■ **Work instruction**: Among the records below, find the lines that hold the word "none" and report how many there are, with no other words.

■ **Material shown**:
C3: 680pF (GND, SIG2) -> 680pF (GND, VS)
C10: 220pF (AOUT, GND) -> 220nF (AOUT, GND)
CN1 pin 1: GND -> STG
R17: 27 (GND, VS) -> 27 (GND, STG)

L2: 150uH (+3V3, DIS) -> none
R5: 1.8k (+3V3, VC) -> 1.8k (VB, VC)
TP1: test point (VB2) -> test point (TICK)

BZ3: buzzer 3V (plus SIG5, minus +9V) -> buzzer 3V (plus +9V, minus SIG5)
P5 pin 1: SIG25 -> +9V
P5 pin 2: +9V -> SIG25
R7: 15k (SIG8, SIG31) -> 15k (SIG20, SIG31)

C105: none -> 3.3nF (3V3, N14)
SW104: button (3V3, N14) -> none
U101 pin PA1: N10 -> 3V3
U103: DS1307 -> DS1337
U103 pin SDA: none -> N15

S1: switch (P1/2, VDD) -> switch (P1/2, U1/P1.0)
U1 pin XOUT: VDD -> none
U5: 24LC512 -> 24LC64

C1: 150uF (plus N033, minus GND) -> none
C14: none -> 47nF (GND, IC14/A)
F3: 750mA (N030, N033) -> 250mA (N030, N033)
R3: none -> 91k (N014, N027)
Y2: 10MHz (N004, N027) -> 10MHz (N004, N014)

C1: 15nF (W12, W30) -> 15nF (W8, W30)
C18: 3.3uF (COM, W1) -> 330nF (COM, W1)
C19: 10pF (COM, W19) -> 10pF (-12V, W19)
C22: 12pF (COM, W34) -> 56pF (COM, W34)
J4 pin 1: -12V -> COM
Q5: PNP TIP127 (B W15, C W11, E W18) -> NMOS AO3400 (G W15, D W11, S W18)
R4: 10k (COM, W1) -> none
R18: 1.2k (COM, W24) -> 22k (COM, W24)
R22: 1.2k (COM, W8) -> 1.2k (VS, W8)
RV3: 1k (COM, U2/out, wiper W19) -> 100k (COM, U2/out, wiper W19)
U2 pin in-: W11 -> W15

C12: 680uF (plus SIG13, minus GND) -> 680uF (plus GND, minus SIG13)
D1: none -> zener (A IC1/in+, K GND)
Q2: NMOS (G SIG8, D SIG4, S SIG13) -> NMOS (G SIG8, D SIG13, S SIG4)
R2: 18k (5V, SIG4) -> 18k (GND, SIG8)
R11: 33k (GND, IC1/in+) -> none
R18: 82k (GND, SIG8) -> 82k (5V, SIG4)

■ **Task answer**: 11